What is being asked
Repeat the records below verbatim.

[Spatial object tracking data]
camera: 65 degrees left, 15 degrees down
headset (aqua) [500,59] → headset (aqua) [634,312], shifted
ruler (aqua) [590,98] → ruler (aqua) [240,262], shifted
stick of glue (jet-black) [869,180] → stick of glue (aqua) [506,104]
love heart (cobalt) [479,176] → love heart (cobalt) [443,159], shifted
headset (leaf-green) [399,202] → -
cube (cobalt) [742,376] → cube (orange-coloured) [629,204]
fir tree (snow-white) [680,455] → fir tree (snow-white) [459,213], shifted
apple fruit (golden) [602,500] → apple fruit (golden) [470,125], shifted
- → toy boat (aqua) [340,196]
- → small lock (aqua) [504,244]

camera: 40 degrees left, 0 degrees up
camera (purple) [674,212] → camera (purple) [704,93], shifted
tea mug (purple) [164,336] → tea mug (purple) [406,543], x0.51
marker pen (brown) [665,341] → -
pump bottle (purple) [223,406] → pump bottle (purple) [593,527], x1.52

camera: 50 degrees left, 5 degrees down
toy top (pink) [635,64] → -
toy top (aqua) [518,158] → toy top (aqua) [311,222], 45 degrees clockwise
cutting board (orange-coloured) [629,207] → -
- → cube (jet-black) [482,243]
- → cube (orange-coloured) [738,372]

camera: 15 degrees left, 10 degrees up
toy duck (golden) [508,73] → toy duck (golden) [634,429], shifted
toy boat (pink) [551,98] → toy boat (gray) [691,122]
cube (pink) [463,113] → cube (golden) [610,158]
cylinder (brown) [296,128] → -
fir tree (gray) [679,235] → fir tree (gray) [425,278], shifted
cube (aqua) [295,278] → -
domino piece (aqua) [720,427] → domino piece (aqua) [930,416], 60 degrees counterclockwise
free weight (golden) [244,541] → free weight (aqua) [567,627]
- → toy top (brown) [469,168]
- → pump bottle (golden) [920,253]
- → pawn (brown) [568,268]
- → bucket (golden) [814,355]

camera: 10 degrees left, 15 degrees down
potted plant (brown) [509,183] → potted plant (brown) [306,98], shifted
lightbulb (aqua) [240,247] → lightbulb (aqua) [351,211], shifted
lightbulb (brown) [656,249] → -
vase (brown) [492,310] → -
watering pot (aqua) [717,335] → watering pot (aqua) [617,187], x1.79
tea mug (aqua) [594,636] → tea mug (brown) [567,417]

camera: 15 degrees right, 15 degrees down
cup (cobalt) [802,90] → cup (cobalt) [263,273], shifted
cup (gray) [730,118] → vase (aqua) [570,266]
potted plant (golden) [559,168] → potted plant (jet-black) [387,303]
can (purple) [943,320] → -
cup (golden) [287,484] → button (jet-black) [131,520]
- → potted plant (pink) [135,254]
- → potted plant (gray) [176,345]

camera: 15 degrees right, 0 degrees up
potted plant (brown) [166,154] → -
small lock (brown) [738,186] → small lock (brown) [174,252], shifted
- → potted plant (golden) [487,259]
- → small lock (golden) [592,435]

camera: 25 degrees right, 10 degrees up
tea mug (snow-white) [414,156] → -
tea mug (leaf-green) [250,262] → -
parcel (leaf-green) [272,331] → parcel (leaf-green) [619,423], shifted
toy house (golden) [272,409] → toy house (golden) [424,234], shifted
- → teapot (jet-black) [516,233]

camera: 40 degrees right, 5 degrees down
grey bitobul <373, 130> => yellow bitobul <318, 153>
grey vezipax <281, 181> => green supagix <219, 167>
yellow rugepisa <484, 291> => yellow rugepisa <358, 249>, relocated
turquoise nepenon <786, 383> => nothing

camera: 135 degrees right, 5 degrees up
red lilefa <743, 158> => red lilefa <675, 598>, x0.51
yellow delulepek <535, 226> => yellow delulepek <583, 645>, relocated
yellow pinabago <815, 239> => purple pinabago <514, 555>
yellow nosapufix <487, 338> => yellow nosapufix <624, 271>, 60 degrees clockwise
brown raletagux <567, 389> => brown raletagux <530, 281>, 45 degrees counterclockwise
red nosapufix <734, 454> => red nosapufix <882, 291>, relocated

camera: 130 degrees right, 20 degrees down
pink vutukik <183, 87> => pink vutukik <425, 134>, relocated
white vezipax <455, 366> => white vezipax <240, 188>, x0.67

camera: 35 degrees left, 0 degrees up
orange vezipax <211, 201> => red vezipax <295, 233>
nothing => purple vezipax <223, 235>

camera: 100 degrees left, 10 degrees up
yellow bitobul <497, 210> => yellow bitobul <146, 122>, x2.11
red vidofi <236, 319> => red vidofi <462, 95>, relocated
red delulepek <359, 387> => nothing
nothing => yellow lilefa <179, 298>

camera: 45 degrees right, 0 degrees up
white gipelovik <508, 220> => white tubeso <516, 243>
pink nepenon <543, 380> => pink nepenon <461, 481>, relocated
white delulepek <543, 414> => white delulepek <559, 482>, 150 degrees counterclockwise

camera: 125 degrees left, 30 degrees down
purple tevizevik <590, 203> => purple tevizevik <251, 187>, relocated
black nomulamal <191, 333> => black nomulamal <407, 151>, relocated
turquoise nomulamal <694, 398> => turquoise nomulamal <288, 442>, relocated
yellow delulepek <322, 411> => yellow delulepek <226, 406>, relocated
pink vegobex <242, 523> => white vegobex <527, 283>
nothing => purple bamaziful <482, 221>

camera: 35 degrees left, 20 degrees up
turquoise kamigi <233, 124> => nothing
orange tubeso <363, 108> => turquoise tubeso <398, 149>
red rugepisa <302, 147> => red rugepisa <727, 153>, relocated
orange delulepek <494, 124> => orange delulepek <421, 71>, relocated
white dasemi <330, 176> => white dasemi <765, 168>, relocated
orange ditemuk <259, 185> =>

Response for this exercise
camera: 65 degrees left, 15 degrees down
headset (aqua) [500,59] → headset (aqua) [634,312], shifted
ruler (aqua) [590,98] → ruler (aqua) [240,262], shifted
stick of glue (jet-black) [869,180] → stick of glue (aqua) [506,104]
love heart (cobalt) [479,176] → love heart (cobalt) [443,159], shifted
headset (leaf-green) [399,202] → -
cube (cobalt) [742,376] → cube (orange-coloured) [629,204]
fir tree (snow-white) [680,455] → fir tree (snow-white) [459,213], shifted
apple fruit (golden) [602,500] → apple fruit (golden) [470,125], shifted
- → toy boat (aqua) [340,196]
- → small lock (aqua) [504,244]

camera: 40 degrees left, 0 degrees up
camera (purple) [674,212] → camera (purple) [704,93], shifted
tea mug (purple) [164,336] → tea mug (purple) [406,543], x0.51
marker pen (brown) [665,341] → -
pump bottle (purple) [223,406] → pump bottle (purple) [593,527], x1.52

camera: 50 degrees left, 5 degrees down
toy top (pink) [635,64] → -
toy top (aqua) [518,158] → toy top (aqua) [311,222], 45 degrees clockwise
cutting board (orange-coloured) [629,207] → -
- → cube (jet-black) [482,243]
- → cube (orange-coloured) [738,372]

camera: 15 degrees left, 10 degrees up
toy duck (golden) [508,73] → toy duck (golden) [634,429], shifted
toy boat (pink) [551,98] → toy boat (gray) [691,122]
cube (pink) [463,113] → cube (golden) [610,158]
cylinder (brown) [296,128] → -
fir tree (gray) [679,235] → fir tree (gray) [425,278], shifted
cube (aqua) [295,278] → -
domino piece (aqua) [720,427] → domino piece (aqua) [930,416], 60 degrees counterclockwise
free weight (golden) [244,541] → free weight (aqua) [567,627]
- → toy top (brown) [469,168]
- → pump bottle (golden) [920,253]
- → pawn (brown) [568,268]
- → bucket (golden) [814,355]

camera: 10 degrees left, 15 degrees down
potted plant (brown) [509,183] → potted plant (brown) [306,98], shifted
lightbulb (aqua) [240,247] → lightbulb (aqua) [351,211], shifted
lightbulb (brown) [656,249] → -
vase (brown) [492,310] → -
watering pot (aqua) [717,335] → watering pot (aqua) [617,187], x1.79
tea mug (aqua) [594,636] → tea mug (brown) [567,417]

camera: 15 degrees right, 15 degrees down
cup (cobalt) [802,90] → cup (cobalt) [263,273], shifted
cup (gray) [730,118] → vase (aqua) [570,266]
potted plant (golden) [559,168] → potted plant (jet-black) [387,303]
can (purple) [943,320] → -
cup (golden) [287,484] → button (jet-black) [131,520]
- → potted plant (pink) [135,254]
- → potted plant (gray) [176,345]

camera: 15 degrees right, 0 degrees up
potted plant (brown) [166,154] → -
small lock (brown) [738,186] → small lock (brown) [174,252], shifted
- → potted plant (golden) [487,259]
- → small lock (golden) [592,435]

camera: 25 degrees right, 10 degrees up
tea mug (snow-white) [414,156] → -
tea mug (leaf-green) [250,262] → -
parcel (leaf-green) [272,331] → parcel (leaf-green) [619,423], shifted
toy house (golden) [272,409] → toy house (golden) [424,234], shifted
- → teapot (jet-black) [516,233]

camera: 40 degrees right, 5 degrees down
grey bitobul <373, 130> => yellow bitobul <318, 153>
grey vezipax <281, 181> => green supagix <219, 167>
yellow rugepisa <484, 291> => yellow rugepisa <358, 249>, relocated
turquoise nepenon <786, 383> => nothing

camera: 135 degrees right, 5 degrees up
red lilefa <743, 158> => red lilefa <675, 598>, x0.51
yellow delulepek <535, 226> => yellow delulepek <583, 645>, relocated
yellow pinabago <815, 239> => purple pinabago <514, 555>
yellow nosapufix <487, 338> => yellow nosapufix <624, 271>, 60 degrees clockwise
brown raletagux <567, 389> => brown raletagux <530, 281>, 45 degrees counterclockwise
red nosapufix <734, 454> => red nosapufix <882, 291>, relocated

camera: 130 degrees right, 20 degrees down
pink vutukik <183, 87> => pink vutukik <425, 134>, relocated
white vezipax <455, 366> => white vezipax <240, 188>, x0.67

camera: 35 degrees left, 0 degrees up
orange vezipax <211, 201> => red vezipax <295, 233>
nothing => purple vezipax <223, 235>

camera: 100 degrees left, 10 degrees up
yellow bitobul <497, 210> => yellow bitobul <146, 122>, x2.11
red vidofi <236, 319> => red vidofi <462, 95>, relocated
red delulepek <359, 387> => nothing
nothing => yellow lilefa <179, 298>

camera: 45 degrees right, 0 degrees up
white gipelovik <508, 220> => white tubeso <516, 243>
pink nepenon <543, 380> => pink nepenon <461, 481>, relocated
white delulepek <543, 414> => white delulepek <559, 482>, 150 degrees counterclockwise

camera: 125 degrees left, 30 degrees down
purple tevizevik <590, 203> => purple tevizevik <251, 187>, relocated
black nomulamal <191, 333> => black nomulamal <407, 151>, relocated
turquoise nomulamal <694, 398> => turquoise nomulamal <288, 442>, relocated
yellow delulepek <322, 411> => yellow delulepek <226, 406>, relocated
pink vegobex <242, 523> => white vegobex <527, 283>
nothing => purple bamaziful <482, 221>

camera: 35 degrees left, 20 degrees up
turquoise kamigi <233, 124> => nothing
orange tubeso <363, 108> => turquoise tubeso <398, 149>
red rugepisa <302, 147> => red rugepisa <727, 153>, relocated
orange delulepek <494, 124> => orange delulepek <421, 71>, relocated
white dasemi <330, 176> => white dasemi <765, 168>, relocated
orange ditemuk <259, 185> =>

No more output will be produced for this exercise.